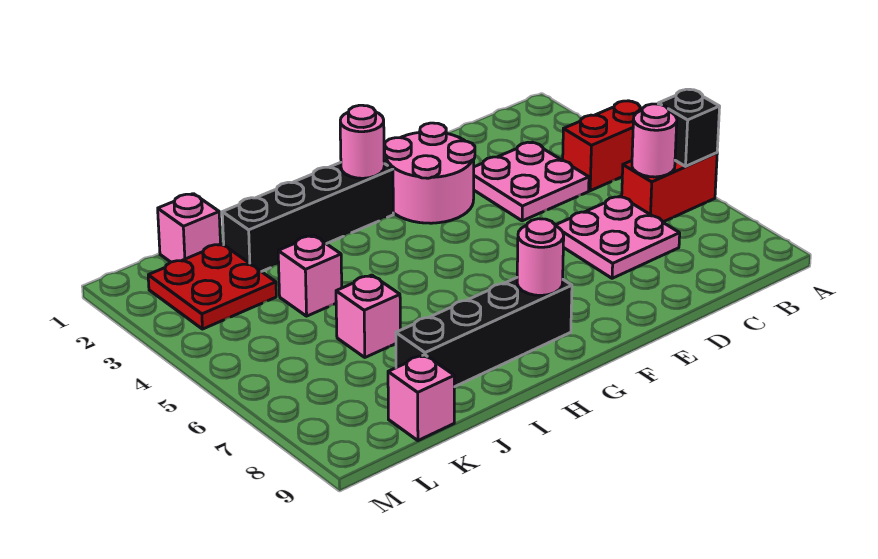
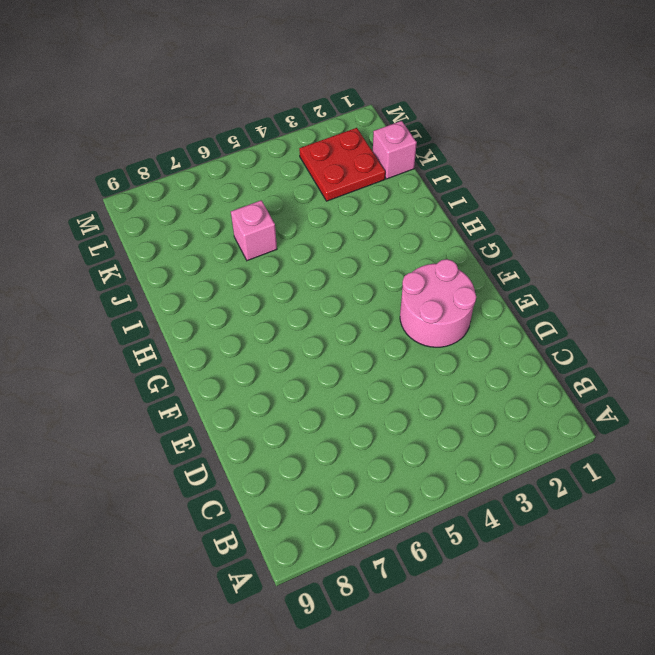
none -> red brick A4:B4 level 1
none -> red brick A6:B6 level 1
none -> pink plate C3:D4 level 1

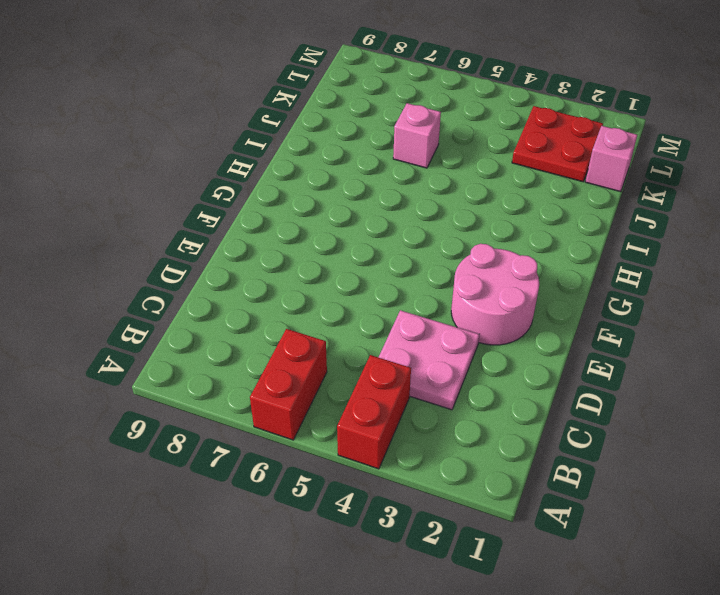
none -> pink plate C6:D7 level 1
none -> black brick G2:J2 level 1
none -> black brick G8:J8 level 1

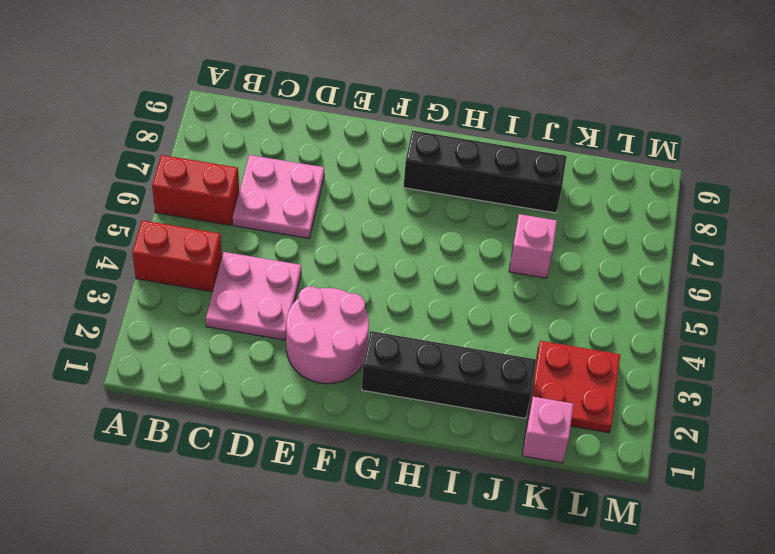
none -> pink brick J4 level 1
none -> pink brick K9 level 1
none -> black brick A6 level 2

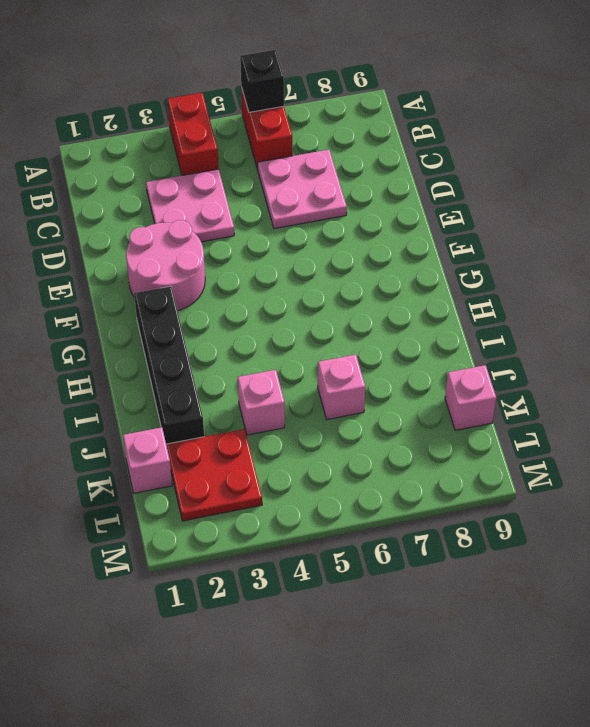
none -> black brick G8:J8 level 1
none -> pink round brick B6 level 2
none -> pink round brick G2 level 2

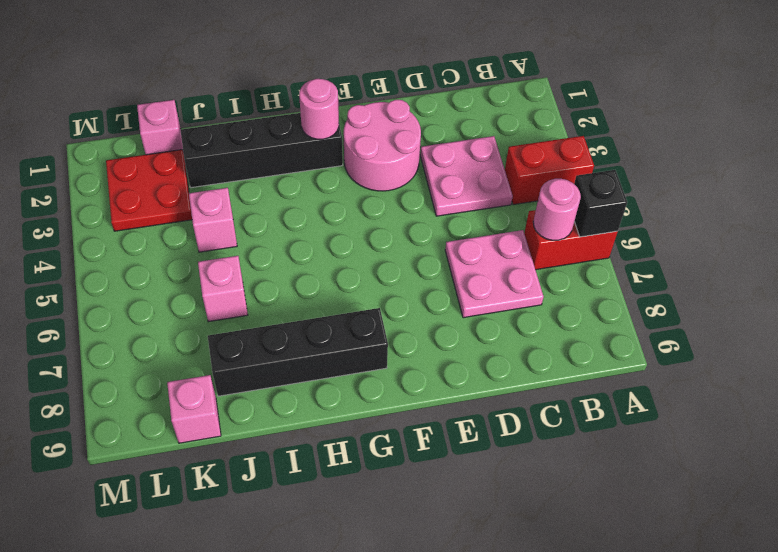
none -> pink round brick G8 level 2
+-------+
What is being asked - Every record gets retyped exactly; no picture goes into the copy.

Problem solution -
none -> red brick A4:B4 level 1
none -> red brick A6:B6 level 1
none -> pink plate C3:D4 level 1

none -> pink plate C6:D7 level 1
none -> black brick G2:J2 level 1
none -> black brick G8:J8 level 1

none -> pink brick J4 level 1
none -> pink brick K9 level 1
none -> black brick A6 level 2

none -> black brick G8:J8 level 1
none -> pink round brick B6 level 2
none -> pink round brick G2 level 2

none -> pink round brick G8 level 2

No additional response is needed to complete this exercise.